Task to complete
Because the entries hold pictures, reproduce only their words, exactly as written.

Material shown
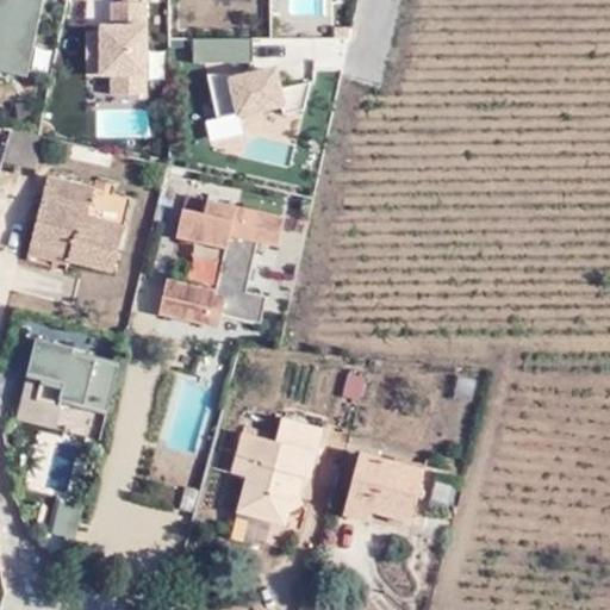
[(0,0),(0,68),(25,74),(39,0),(0,0)]
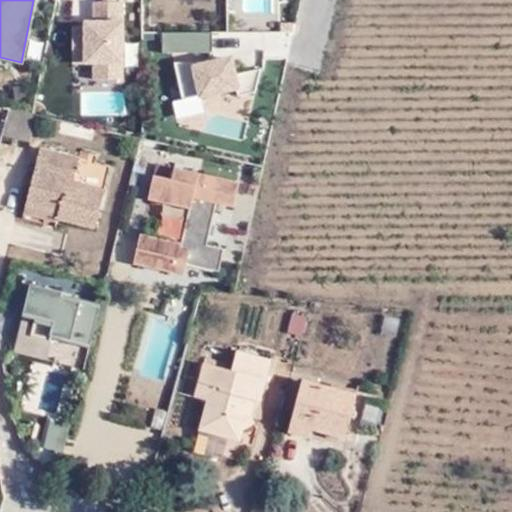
[(126,78),(123,0),(92,1),(92,16),(80,17),(82,62),(92,62),(93,79),(126,78)]
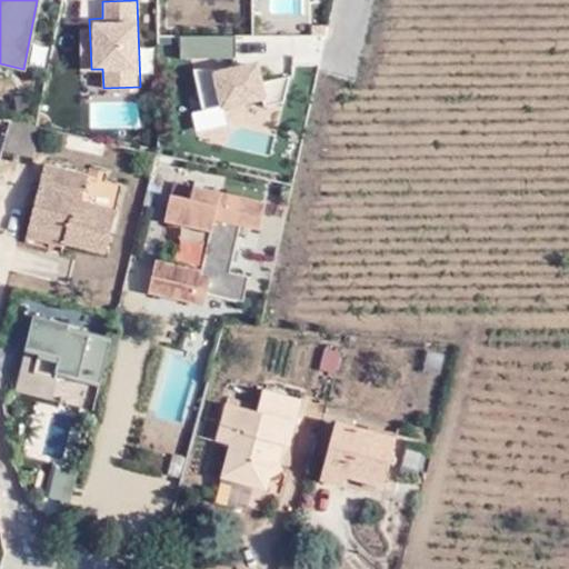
[(237,33),(181,35),(182,59),(238,58),(237,33)]
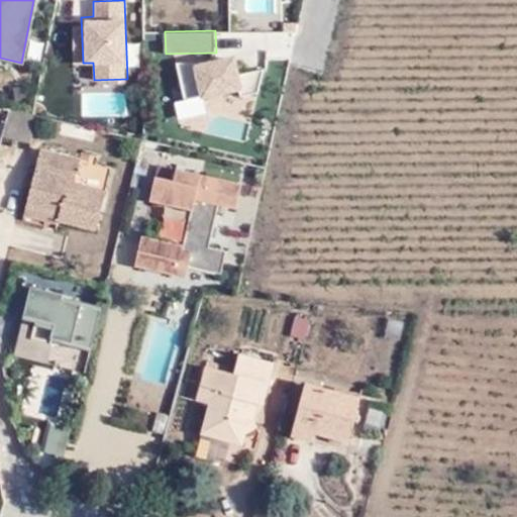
[(209,55),(177,62),(184,102),(239,90),(241,96),(261,93),(265,69),(240,73),(235,54),(209,59),(209,55)]
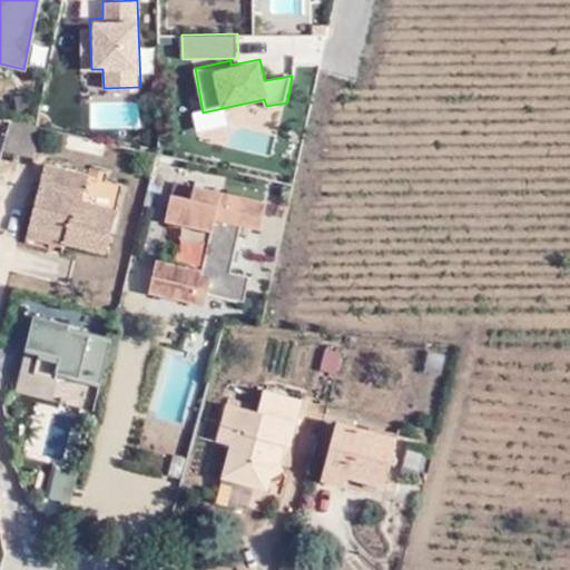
[(6,150),(32,157),(39,128),(11,121),(6,150)]
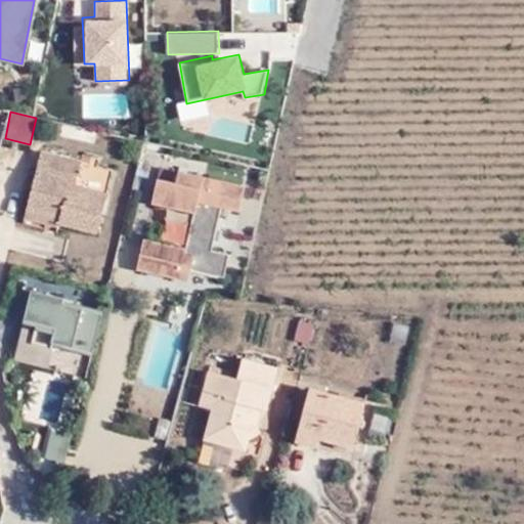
[(67,210),(103,218),(113,179),(78,172),(83,148),(45,140),(31,194),(68,204),(67,210)]
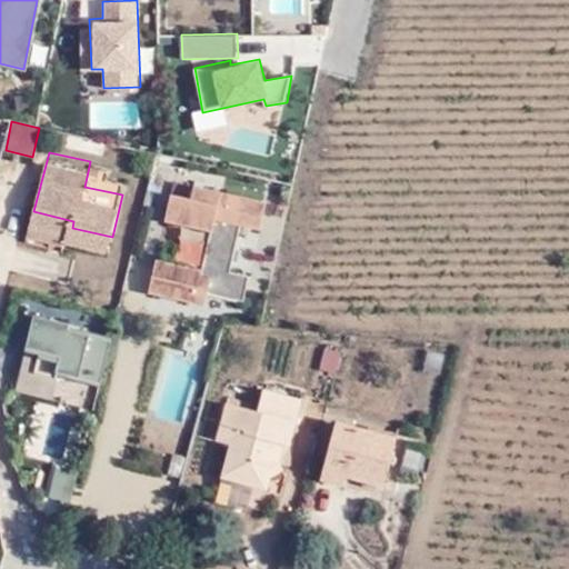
[(171,175),(166,201),(211,211),(202,249),(158,239),(150,273),(206,286),(209,273),(246,282),(251,257),(231,252),(241,206),(261,210),(268,182),(196,166),(192,179),(171,175)]
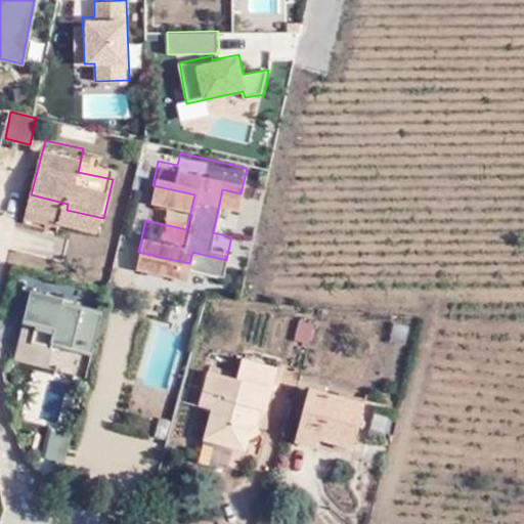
[(68,204),(31,194),(29,204),(66,213),(67,210),(68,204)]
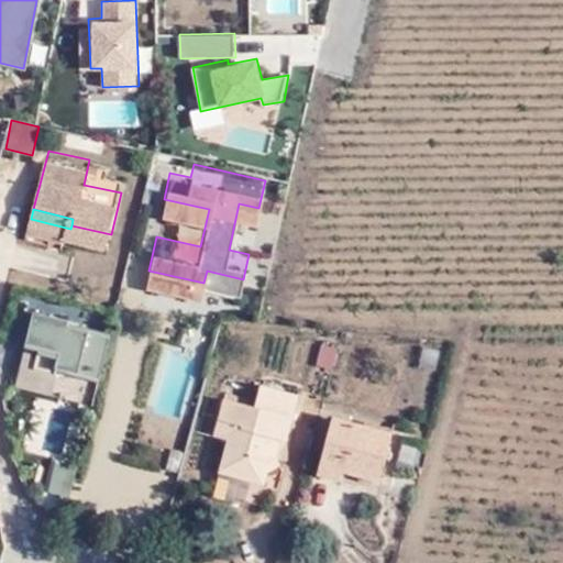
[(69,319),(35,311),(26,345),(40,348),(39,353),(56,357),(54,368),(100,382),(112,335),(67,324),(69,319)]
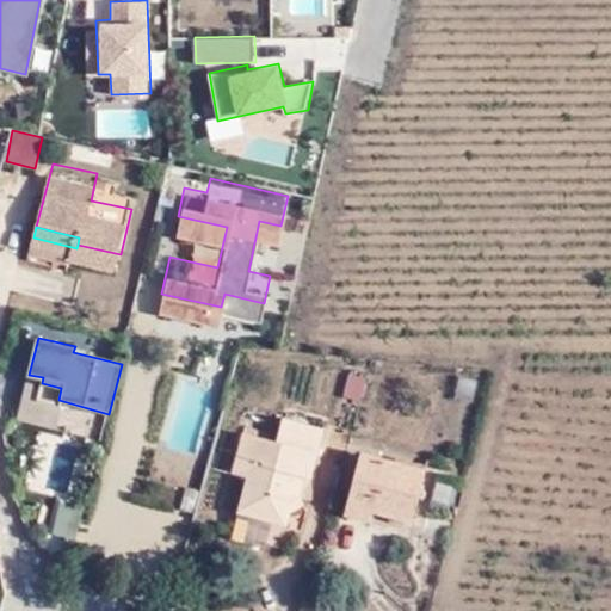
[(346,372),(341,399),(362,402),(366,376),(346,372)]
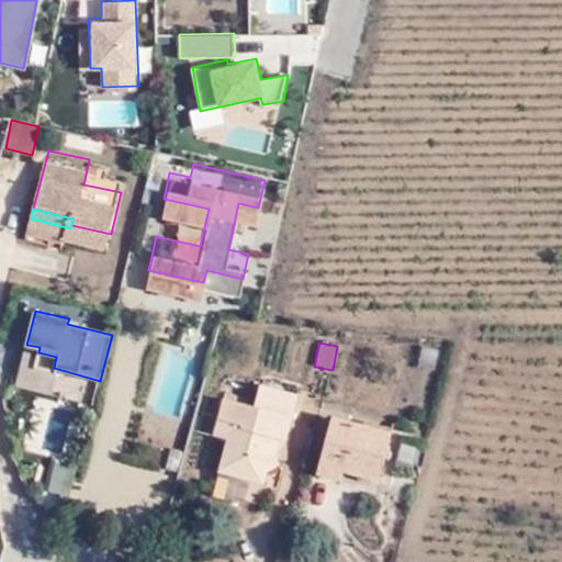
[(418,364),(438,366),(439,348),(419,346),(418,364)]
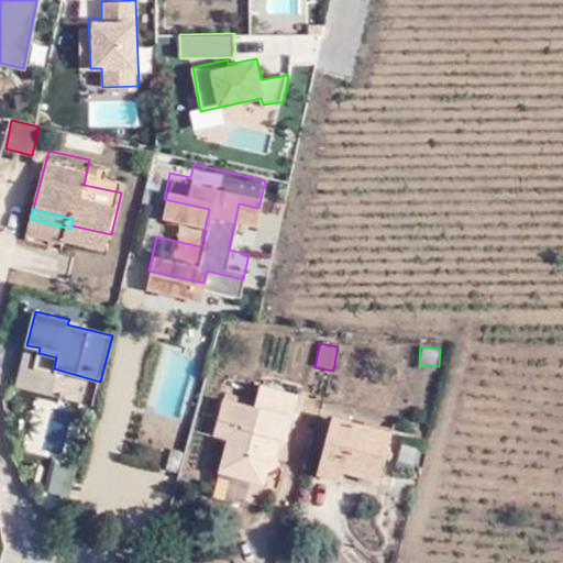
[(222,448),(267,461),(271,446),(283,441),(276,429),(282,415),(288,416),(302,370),(264,359),(256,383),(228,374),(218,410),(231,415),(222,448)]
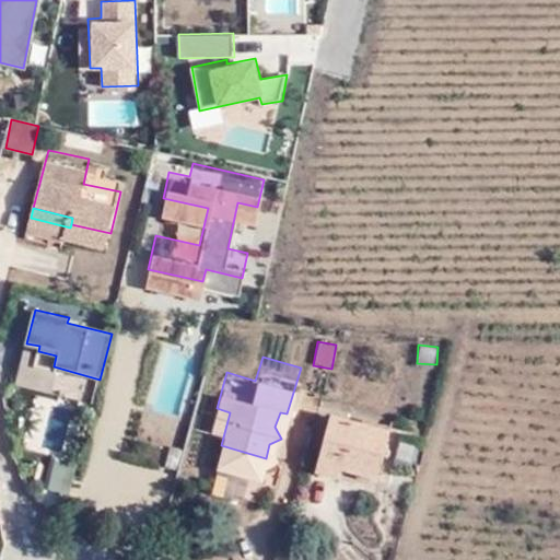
[(316,440),(340,446),(375,456),(387,410),(328,395),(316,440)]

Response to the exercise
[(0,0),(0,68),(25,74),(39,0),(0,0)]
[(126,78),(123,0),(92,1),(92,16),(80,17),(82,62),(92,62),(93,79),(126,78)]
[(237,33),(181,35),(182,59),(238,58),(237,33)]
[(209,55),(177,62),(184,102),(239,90),(241,96),(261,93),(265,69),(240,73),(235,54),(209,59),(209,55)]
[(6,150),(32,157),(39,128),(11,121),(6,150)]
[(67,210),(103,218),(113,179),(78,172),(83,148),(45,140),(31,194),(68,204),(67,210)]
[(171,175),(166,201),(211,211),(202,249),(158,239),(150,273),(206,286),(209,273),(246,282),(251,257),(231,252),(241,206),(261,210),(268,182),(196,166),(192,179),(171,175)]
[(68,204),(31,194),(29,204),(66,213),(67,210),(68,204)]
[(69,319),(35,311),(26,345),(40,348),(39,353),(56,357),(54,368),(100,382),(112,335),(67,324),(69,319)]
[(346,372),(341,399),(362,402),(366,376),(346,372)]
[(418,364),(438,366),(439,348),(419,346),(418,364)]
[(222,448),(267,461),(271,446),(283,441),(276,429),(282,415),(288,416),(302,370),(264,359),(256,383),(228,374),(218,410),(231,415),(222,448)]
[(316,440),(340,446),(375,456),(387,410),(328,395),(316,440)]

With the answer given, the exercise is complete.